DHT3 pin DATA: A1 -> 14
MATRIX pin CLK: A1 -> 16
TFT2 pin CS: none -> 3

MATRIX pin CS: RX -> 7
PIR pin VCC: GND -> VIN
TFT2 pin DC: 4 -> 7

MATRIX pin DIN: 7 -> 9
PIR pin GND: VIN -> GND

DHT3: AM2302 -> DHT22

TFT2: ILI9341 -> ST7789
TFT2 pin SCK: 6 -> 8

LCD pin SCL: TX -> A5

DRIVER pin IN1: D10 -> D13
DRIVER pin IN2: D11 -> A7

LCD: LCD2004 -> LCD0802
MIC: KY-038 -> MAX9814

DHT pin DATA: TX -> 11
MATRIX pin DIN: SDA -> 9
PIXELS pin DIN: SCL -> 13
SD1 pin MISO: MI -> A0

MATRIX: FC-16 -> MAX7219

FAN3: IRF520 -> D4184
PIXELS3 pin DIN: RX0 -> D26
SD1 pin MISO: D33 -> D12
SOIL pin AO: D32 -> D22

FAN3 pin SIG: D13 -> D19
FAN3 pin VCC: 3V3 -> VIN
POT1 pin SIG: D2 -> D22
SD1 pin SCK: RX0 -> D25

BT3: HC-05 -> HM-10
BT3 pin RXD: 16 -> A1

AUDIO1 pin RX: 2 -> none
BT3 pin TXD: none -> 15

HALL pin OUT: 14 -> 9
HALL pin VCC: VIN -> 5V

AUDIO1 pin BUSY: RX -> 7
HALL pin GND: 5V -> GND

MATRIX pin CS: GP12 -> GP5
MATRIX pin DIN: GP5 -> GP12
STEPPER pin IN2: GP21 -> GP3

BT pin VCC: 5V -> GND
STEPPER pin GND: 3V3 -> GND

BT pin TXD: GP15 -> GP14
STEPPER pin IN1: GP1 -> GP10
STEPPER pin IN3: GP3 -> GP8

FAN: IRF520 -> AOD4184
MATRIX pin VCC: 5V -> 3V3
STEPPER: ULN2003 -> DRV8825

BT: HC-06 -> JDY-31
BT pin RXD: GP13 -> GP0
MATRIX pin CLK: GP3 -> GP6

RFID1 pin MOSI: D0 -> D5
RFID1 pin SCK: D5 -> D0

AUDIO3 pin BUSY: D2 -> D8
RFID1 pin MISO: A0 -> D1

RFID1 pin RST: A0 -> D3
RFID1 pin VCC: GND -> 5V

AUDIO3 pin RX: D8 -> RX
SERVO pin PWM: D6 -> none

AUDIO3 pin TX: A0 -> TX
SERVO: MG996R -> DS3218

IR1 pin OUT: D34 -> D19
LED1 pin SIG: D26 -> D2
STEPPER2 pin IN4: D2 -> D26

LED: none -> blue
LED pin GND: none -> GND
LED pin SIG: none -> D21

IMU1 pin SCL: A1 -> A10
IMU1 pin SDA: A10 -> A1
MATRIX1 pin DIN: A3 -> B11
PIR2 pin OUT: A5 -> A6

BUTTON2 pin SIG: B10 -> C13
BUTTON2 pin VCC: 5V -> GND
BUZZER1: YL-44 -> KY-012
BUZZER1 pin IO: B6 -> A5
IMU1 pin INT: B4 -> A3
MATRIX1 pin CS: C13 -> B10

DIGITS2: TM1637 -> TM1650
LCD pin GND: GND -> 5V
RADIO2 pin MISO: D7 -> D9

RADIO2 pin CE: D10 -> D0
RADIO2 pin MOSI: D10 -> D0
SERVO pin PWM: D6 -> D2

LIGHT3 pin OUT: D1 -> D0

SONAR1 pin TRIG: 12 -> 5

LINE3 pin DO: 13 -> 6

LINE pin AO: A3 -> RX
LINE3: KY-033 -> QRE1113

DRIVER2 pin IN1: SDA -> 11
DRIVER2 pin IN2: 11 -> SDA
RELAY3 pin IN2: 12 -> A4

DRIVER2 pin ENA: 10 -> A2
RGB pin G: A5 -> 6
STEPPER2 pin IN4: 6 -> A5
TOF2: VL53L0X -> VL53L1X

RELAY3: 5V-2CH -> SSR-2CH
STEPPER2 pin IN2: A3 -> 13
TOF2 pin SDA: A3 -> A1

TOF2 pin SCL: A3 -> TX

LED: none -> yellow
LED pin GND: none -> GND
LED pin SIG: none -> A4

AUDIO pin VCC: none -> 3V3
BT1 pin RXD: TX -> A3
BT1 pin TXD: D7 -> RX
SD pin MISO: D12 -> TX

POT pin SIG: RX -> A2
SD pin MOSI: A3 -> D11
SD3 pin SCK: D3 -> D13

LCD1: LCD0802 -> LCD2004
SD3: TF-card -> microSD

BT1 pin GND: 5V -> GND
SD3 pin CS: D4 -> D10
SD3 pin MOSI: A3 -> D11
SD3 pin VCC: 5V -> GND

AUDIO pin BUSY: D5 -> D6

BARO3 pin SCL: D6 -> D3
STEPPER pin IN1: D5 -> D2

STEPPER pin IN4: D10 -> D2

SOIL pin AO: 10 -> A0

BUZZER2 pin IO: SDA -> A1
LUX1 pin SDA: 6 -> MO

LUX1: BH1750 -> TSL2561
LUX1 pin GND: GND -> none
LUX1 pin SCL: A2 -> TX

------------------------------------------------------------

_YOUR INSTRUCTIONS_: Sift through the material above and copy each line that holds "HALL".

_REPLY TO THE TASK_:
HALL pin OUT: 14 -> 9
HALL pin VCC: VIN -> 5V
HALL pin GND: 5V -> GND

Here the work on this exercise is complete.